Instructions to follow ::
Begin at the line containing "yellow trapezoid: moved" in the records below, end at the line containing "orange arrow: moved", and retype each line in that span exactly. No other line and no image should appear.

Stored items from a collection

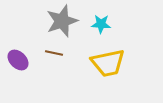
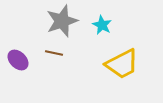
cyan star: moved 1 px right, 1 px down; rotated 24 degrees clockwise
yellow trapezoid: moved 14 px right, 1 px down; rotated 15 degrees counterclockwise
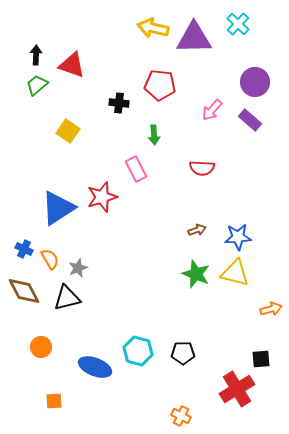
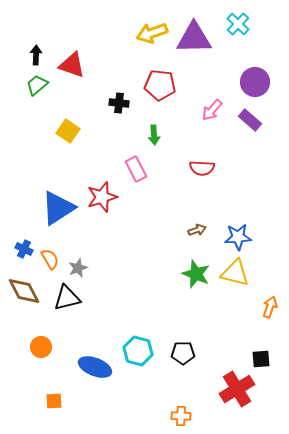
yellow arrow: moved 1 px left, 5 px down; rotated 32 degrees counterclockwise
orange arrow: moved 1 px left, 2 px up; rotated 55 degrees counterclockwise
orange cross: rotated 24 degrees counterclockwise
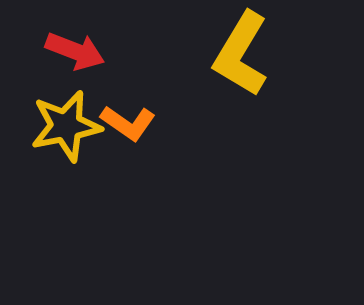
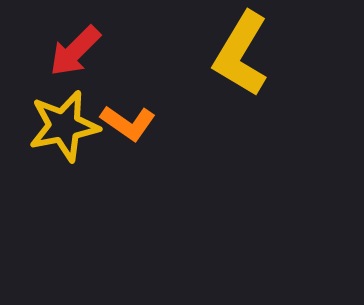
red arrow: rotated 114 degrees clockwise
yellow star: moved 2 px left
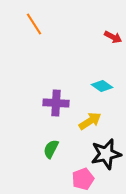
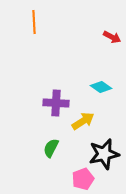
orange line: moved 2 px up; rotated 30 degrees clockwise
red arrow: moved 1 px left
cyan diamond: moved 1 px left, 1 px down
yellow arrow: moved 7 px left
green semicircle: moved 1 px up
black star: moved 2 px left
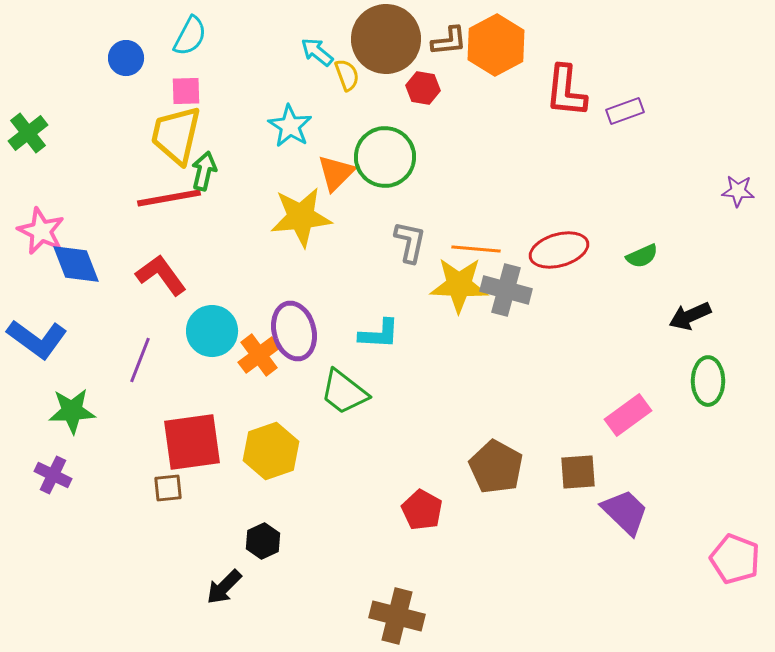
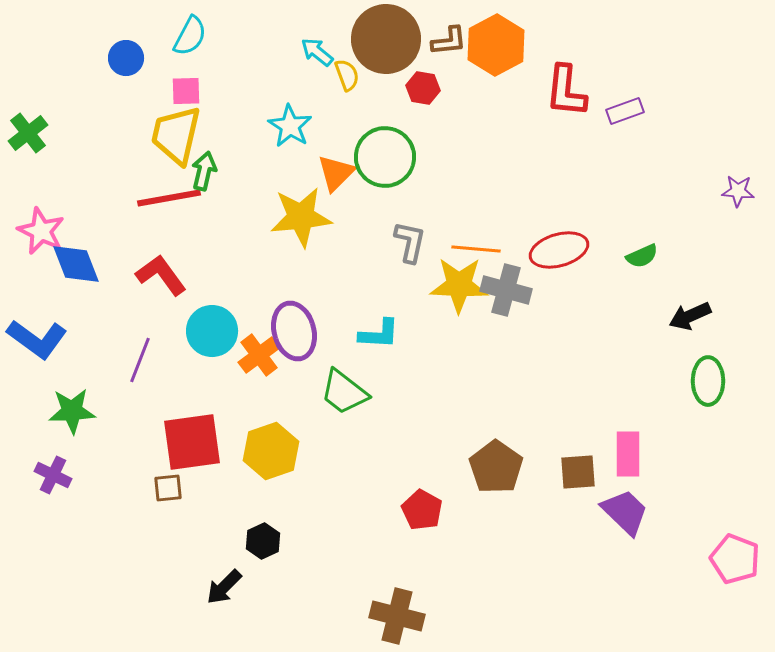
pink rectangle at (628, 415): moved 39 px down; rotated 54 degrees counterclockwise
brown pentagon at (496, 467): rotated 6 degrees clockwise
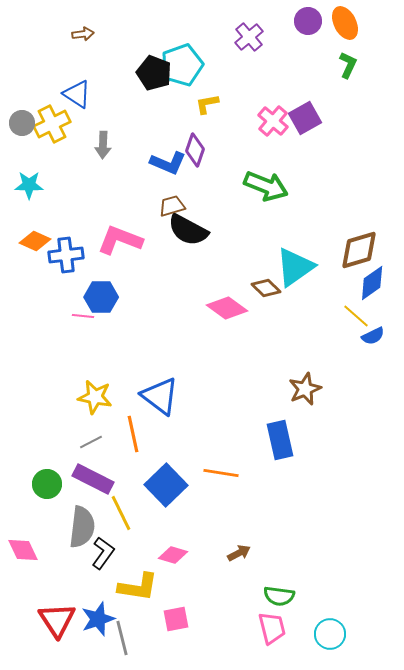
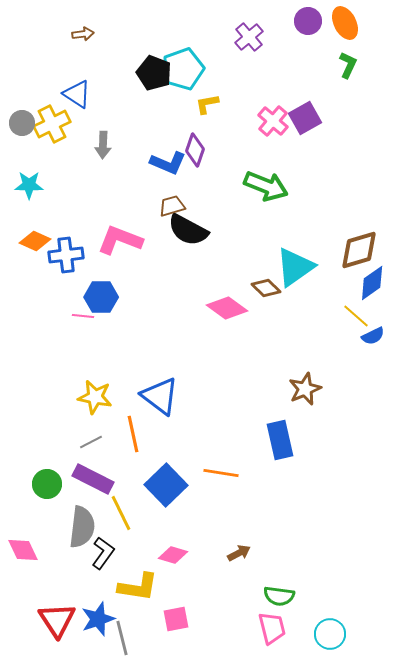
cyan pentagon at (182, 65): moved 1 px right, 4 px down
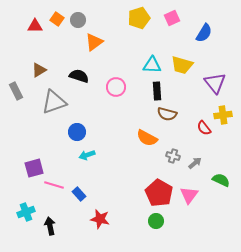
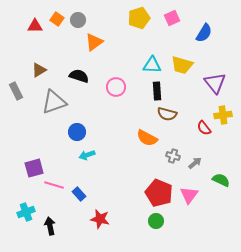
red pentagon: rotated 8 degrees counterclockwise
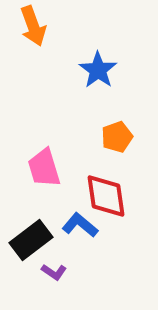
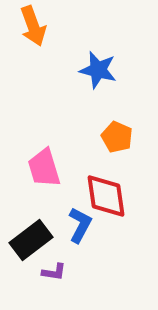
blue star: rotated 21 degrees counterclockwise
orange pentagon: rotated 28 degrees counterclockwise
blue L-shape: rotated 78 degrees clockwise
purple L-shape: rotated 25 degrees counterclockwise
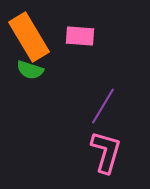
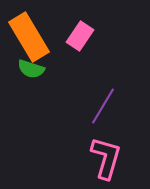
pink rectangle: rotated 60 degrees counterclockwise
green semicircle: moved 1 px right, 1 px up
pink L-shape: moved 6 px down
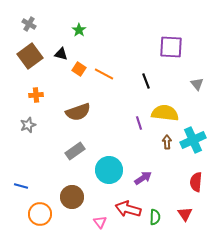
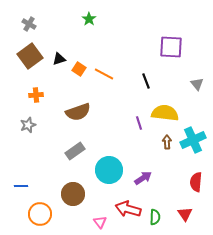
green star: moved 10 px right, 11 px up
black triangle: moved 2 px left, 5 px down; rotated 32 degrees counterclockwise
blue line: rotated 16 degrees counterclockwise
brown circle: moved 1 px right, 3 px up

Task result ::
yellow trapezoid: moved 14 px right, 1 px down; rotated 15 degrees counterclockwise
yellow arrow: moved 1 px left, 5 px down; rotated 32 degrees counterclockwise
orange arrow: moved 1 px left, 2 px up; rotated 55 degrees counterclockwise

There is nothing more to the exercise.